» **Aim of the task**:
Reproduce, word for word, all of the records; the pictures stay out.

Start of Data excerpts

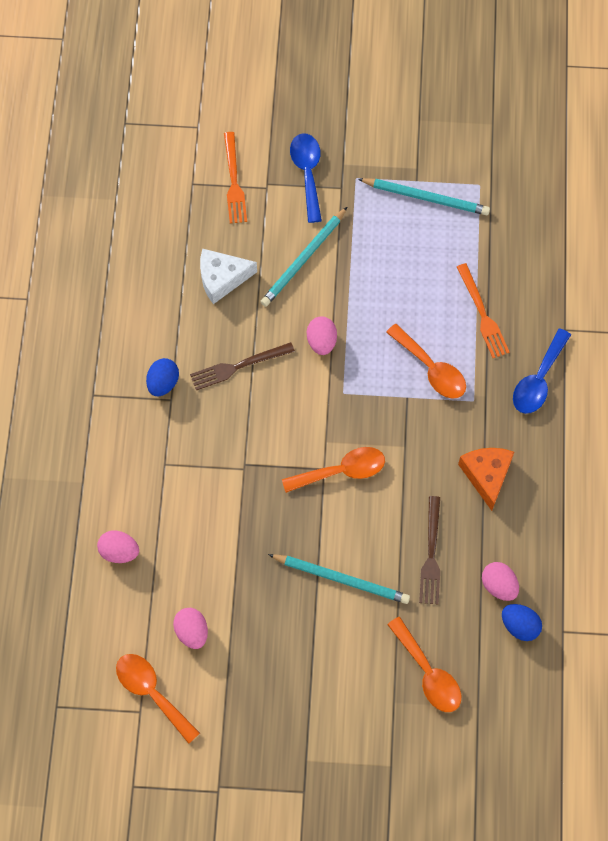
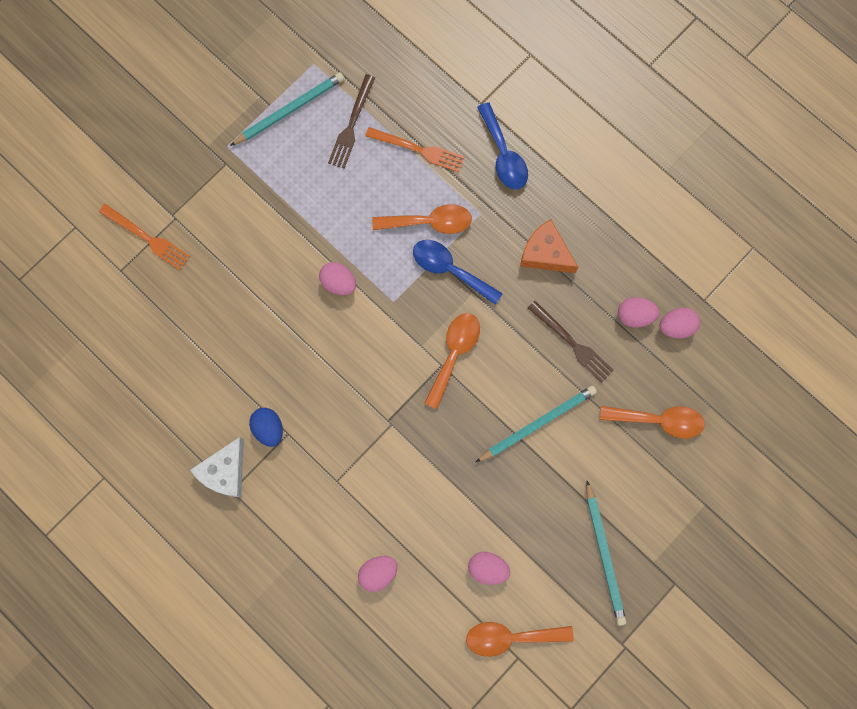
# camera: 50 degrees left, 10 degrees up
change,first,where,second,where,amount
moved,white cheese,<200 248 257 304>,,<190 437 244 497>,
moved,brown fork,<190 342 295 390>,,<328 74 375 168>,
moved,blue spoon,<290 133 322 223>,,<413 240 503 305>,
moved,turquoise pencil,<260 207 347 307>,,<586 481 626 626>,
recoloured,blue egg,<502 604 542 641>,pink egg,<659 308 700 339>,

End of Data excerpts

» **Task output**:
# camera: 50 degrees left, 10 degrees up
change,first,where,second,where,amount
moved,white cheese,<200 248 257 304>,,<190 437 244 497>,
moved,brown fork,<190 342 295 390>,,<328 74 375 168>,
moved,blue spoon,<290 133 322 223>,,<413 240 503 305>,
moved,turquoise pencil,<260 207 347 307>,,<586 481 626 626>,
recoloured,blue egg,<502 604 542 641>,pink egg,<659 308 700 339>,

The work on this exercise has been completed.